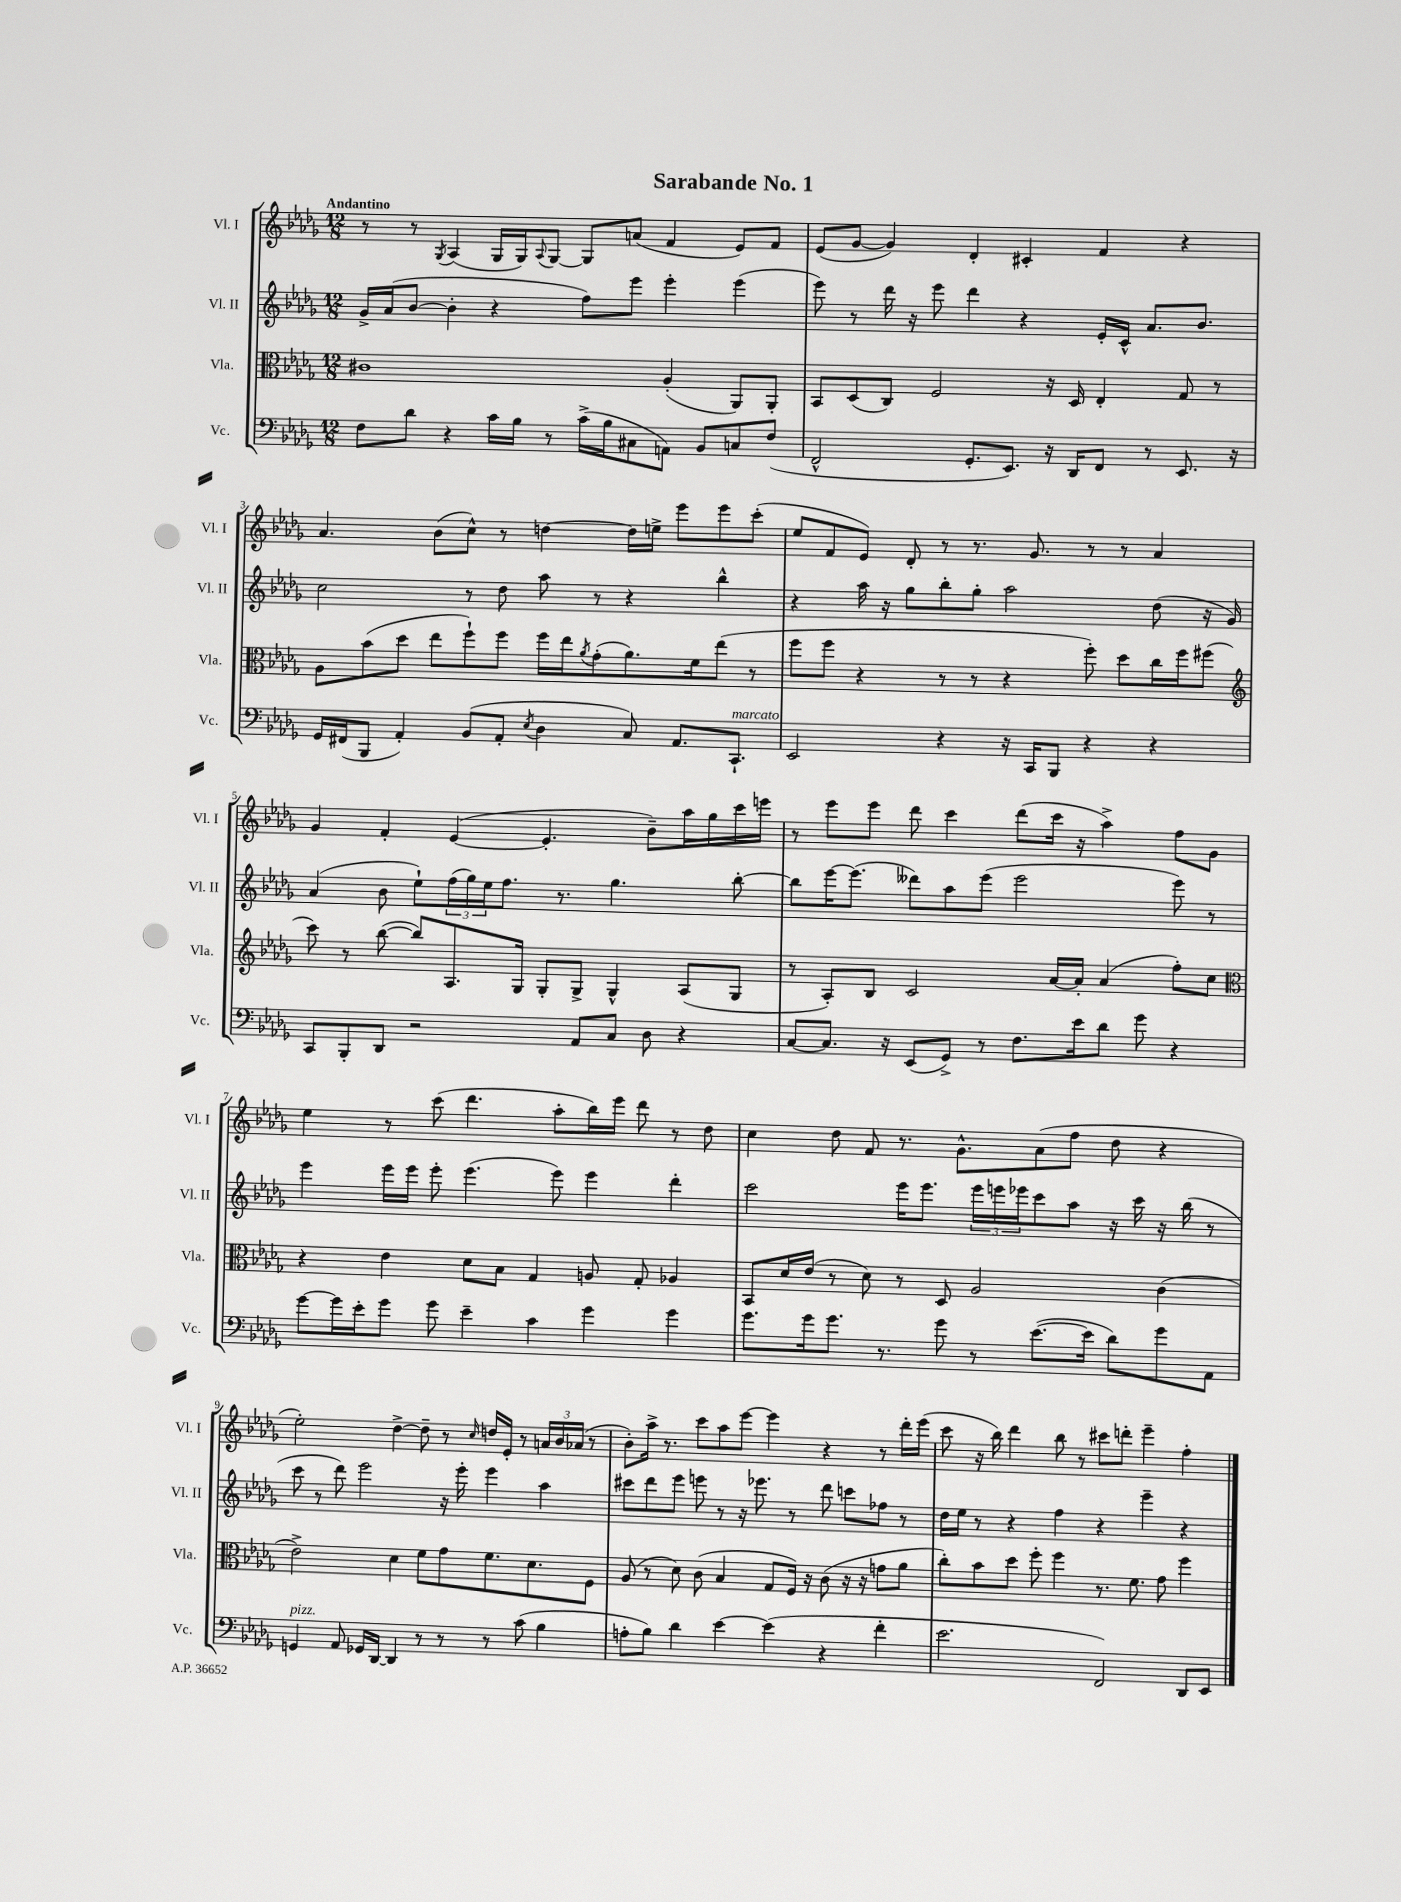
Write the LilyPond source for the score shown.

\header { title = "Sarabande No. 1" }
<<
\new StaffGroup <<
\new Staff = "s0" \with { instrumentName = "Vl. I" shortInstrumentName = "Vl. I" } {
    \clef treble \key des \major \numericTimeSignature \time 12/8 \tempo "Andantino"
    r8 r8 \acciaccatura { ges8 } aes4( ges16 ges16) \appoggiatura { aes8 } ges8~ ges8 a'8( f'4 ees'8) f'8 |
    ees'8( ges'8~ ges'4) des'4-. cis'4-. f'4 r4 |
    aes'4. bes'8( c''8-^) r8 d''4~ d''16 e''16-> ees'''8 ees'''8 c'''8-.( |
    ees''8 f'8 ees'8) des'8-. r8 r8. ges'8. r8 r8 aes'4 |
    ges'4 f'4-. ees'4~( ees'4.-. bes'8--) aes''16 ges''16 c'''16 e'''16 |
    r8 ees'''8 ees'''8 des'''8 c'''4 des'''8( c'''16 r16 aes''4->) f''8 ges'8 |
    ees''4 r8 c'''8( des'''4. aes''8-. bes''16) ees'''16 des'''8 r8 des''8 |
    c''4 des''8 f'8 r8. ges'8.-^ aes'8( f''8 des''8 r4 |
    ees''2-.) des''4~-> des''8-- r8 \grace { c''16 } d''16 ees'16-. r8 \tuplet 3/2 { a'16 bes'16 aes'16( } r8 |
    bes'8-.) aes''16-> r8. c'''8 aes''8 ees'''8~ ees'''4 r4 r8 des'''16-. ees'''16( |
    c'''8 r16 bes''16) des'''4 bes''8 r8 cis'''8 d'''8-. ees'''4-- f''4-. \bar "|." |
}
\new Staff = "s1" \with { instrumentName = "Vl. II" shortInstrumentName = "Vl. II" } {
    \clef treble \key des \major \numericTimeSignature \time 12/8
    ges'16-> aes'16( bes'8~ bes'4-. r4 f''8) ees'''8 ees'''4-. ees'''4( |
    ees'''8) r8 des'''16 r16 ees'''8 des'''4 r4 ees'16-. c'16-^ aes'8. bes'8. |
    c''2 r8 des''8 aes''8 r8 r4 bes''4-^ |
    r4 aes''16 r16 ges''8 bes''8-. ges''8-. aes''2 des''8( r16 ges'16) |
    aes'4( bes'8 ees''8-!) \tuplet 3/2 { f''16( ges''16) ees''16 } f''8. r8. ges''4. bes''8~-. |
    bes''8 ees'''16~ ees'''8.( deses'''8) aes''8 ees'''8( ees'''2 ees'''8) r8 |
    ees'''4 ees'''16 ees'''16 ees'''8-. ees'''4.( ees'''8) ees'''4 des'''4-. |
    c'''2 ees'''16 ees'''8. \tuplet 3/2 { ees'''16 e'''16 ees'''16 } c'''8 aes''8 r16 c'''16 r16 bes''16( r8 |
    c'''8 r8 des'''8) ees'''2 r16 ees'''16-. ees'''4 aes''4 |
    cis'''8 des'''8 ees'''8 e'''8 r8 r16 ees'''8. r8 des'''8 c'''8 fes''8 r8 |
    des''16 ees''16 r8 r4 f''4 r4 ees'''4-- r4 \bar "|." |
}
\new Staff = "s2" \with { instrumentName = "Vla." shortInstrumentName = "Vla." } {
    \clef alto \key des \major \numericTimeSignature \time 12/8
    cis'1 aes4-.( aes,8) aes,8-. |
    bes,8 des8( c8) f2 r16 des16 ees4-. ges8 r8 |
    aes8 bes'8( des''8 ees''8 f''8-!) f''8 f''16 ees''16 \acciaccatura { aes'8 } ges'8-.( aes'8.) f'16 ees''8( r8 |
    f''8 f''8 r4 r8 r8 r4 f''8-.) des''8 c''16 f''16 fis''8( |
    \clef treble c'''8) r8 bes''8~( bes''8) aes8. ges16 ges8-. ges8-> ges4-^ aes8( ges8 |
    r8 aes8-.) bes8 c'2 aes'16~ aes'16-. aes'4( f''8-.) c''8 |
    \clef alto r4 ees'4 des'8 bes8 ges4 a8 ges8-. aes4 |
    bes,8 des'16 ees'16( r8 des'8) r8 des8 aes2 c'4( |
    ees'2->) des'4 f'8 ges'8 f'8. des'8. f8 |
    aes8( r8 des'8) c'8( bes4 ges8 f16) r16 c'8( r16 r16 g'8 aes'8 |
    c''8-.) bes'8 des''8 f''8-. f''4 r8. f'8. ges'8 f''4 \bar "|." |
}
\new Staff = "s3" \with { instrumentName = "Vc." shortInstrumentName = "Vc." } {
    \clef bass \key des \major \numericTimeSignature \time 12/8
    f8 des'8 r4 c'16 bes16 r8 c'16->( bes16 cis8 a,8) bes,8 c8 f8( |
    f,2-^ ges,8.-. ees,8.) r16 des,16 f,8 r8 ees,8. r16 |
    ges,16 fis,16( bes,,8 aes,4-.) bes,8( aes,8-. \acciaccatura { ees8 } des4 c8) aes,8. c,8.-!^\markup { \italic "marcato" } |
    ees,2 r4 r16 c,16 bes,,8 r4 r4 |
    c,8 bes,,8-. des,8 r2 aes,8 c8 des8 r4 |
    c8~ c8. r16 ees,8( ges,8->) r8 f8. ees'16 des'8 ges'8 r4 |
    ges'8~ ges'16 ees'16-. ges'8 ges'8 ees'4-- c'4 ges'4 ges'4 |
    ges'8. ges'16 ges'8. r8. ges'8 r8 ees'8.~( ees'16 des'8) ges'8 aes,8 |
    g,4^\markup { \italic "pizz." } aes,8 ges,16 des,16~ des,4 r8 r8 r8 c'8( bes4 |
    a8-. bes8) des'4 ees'4~ ees'4( r4 f'4-. |
    ees'2. f,2) des,8 ees,8 \bar "|." |
}
>>
>>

========================================================================

* Stated task: Find every line in the data above that contains the string "major" with the same capitalization, and copy each of those lines.

* Full answer:
    \clef treble \key des \major \numericTimeSignature \time 12/8 \tempo "Andantino"
    \clef treble \key des \major \numericTimeSignature \time 12/8
    \clef alto \key des \major \numericTimeSignature \time 12/8
    \clef bass \key des \major \numericTimeSignature \time 12/8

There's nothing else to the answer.